▶ _ACTIVITY_
Of the entries below, return exactly those lines that fall between the one containing "C1: 10uF (GND, NET25) -> 220nF (GND, NET25)" and the one containing "U16: NOT CD4069", the two end lines included.
SOURCE RECORDS START
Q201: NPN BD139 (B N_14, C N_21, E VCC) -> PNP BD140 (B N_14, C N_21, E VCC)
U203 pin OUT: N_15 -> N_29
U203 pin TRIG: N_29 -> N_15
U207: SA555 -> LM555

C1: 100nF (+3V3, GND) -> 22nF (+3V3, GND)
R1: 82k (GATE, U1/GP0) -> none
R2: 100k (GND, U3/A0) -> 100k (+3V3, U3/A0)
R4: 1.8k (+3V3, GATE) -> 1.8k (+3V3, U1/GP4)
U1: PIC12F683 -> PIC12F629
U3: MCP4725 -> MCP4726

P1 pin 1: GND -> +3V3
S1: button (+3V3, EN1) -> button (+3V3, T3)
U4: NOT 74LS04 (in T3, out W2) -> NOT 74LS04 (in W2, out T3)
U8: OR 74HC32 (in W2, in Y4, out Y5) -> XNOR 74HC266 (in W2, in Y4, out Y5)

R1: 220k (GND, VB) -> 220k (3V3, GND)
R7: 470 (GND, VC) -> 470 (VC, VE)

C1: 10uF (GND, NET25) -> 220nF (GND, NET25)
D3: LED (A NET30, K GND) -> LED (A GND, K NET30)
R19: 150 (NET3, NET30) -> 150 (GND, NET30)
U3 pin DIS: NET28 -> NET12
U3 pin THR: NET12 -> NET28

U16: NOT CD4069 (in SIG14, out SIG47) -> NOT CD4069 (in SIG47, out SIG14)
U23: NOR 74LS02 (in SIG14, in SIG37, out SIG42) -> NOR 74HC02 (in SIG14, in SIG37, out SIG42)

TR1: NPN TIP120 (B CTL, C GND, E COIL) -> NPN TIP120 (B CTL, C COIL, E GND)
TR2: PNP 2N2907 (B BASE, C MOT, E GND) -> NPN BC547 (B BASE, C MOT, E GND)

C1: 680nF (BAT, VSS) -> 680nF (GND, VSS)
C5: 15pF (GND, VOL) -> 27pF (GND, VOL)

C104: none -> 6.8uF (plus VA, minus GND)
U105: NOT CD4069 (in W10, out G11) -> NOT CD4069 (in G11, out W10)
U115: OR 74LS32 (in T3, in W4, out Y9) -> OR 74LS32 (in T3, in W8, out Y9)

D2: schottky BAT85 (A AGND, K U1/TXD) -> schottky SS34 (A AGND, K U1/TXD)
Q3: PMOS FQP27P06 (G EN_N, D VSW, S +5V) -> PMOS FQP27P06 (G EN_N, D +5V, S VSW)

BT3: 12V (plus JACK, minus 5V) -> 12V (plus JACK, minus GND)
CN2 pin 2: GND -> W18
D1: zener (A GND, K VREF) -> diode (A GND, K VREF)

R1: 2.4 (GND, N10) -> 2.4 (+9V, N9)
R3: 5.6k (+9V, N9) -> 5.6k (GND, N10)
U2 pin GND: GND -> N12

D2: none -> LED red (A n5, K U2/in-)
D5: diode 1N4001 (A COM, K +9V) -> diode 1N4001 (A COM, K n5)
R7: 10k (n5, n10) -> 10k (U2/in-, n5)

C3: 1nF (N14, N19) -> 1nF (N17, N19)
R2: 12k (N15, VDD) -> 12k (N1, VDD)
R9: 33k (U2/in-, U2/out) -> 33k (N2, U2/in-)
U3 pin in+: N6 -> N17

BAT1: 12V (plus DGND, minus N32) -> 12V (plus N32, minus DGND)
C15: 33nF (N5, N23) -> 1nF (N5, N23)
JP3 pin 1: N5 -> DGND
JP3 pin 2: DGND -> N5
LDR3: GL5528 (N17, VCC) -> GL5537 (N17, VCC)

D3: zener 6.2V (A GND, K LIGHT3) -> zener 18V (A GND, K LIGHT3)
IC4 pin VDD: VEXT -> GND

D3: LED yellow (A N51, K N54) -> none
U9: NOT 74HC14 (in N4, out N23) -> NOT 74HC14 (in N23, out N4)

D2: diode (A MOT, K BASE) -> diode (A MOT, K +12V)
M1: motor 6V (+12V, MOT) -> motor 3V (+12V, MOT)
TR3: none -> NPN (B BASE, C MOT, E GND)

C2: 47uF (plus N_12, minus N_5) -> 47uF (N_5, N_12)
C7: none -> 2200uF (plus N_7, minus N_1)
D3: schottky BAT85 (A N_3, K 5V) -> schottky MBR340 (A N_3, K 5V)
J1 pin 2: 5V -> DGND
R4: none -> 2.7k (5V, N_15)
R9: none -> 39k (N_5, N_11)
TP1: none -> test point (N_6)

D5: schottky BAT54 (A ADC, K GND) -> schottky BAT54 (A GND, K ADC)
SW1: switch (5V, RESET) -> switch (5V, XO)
SOURCE RECORDS END
▶ _OUTPUT OF THE TASK_
C1: 10uF (GND, NET25) -> 220nF (GND, NET25)
D3: LED (A NET30, K GND) -> LED (A GND, K NET30)
R19: 150 (NET3, NET30) -> 150 (GND, NET30)
U3 pin DIS: NET28 -> NET12
U3 pin THR: NET12 -> NET28

U16: NOT CD4069 (in SIG14, out SIG47) -> NOT CD4069 (in SIG47, out SIG14)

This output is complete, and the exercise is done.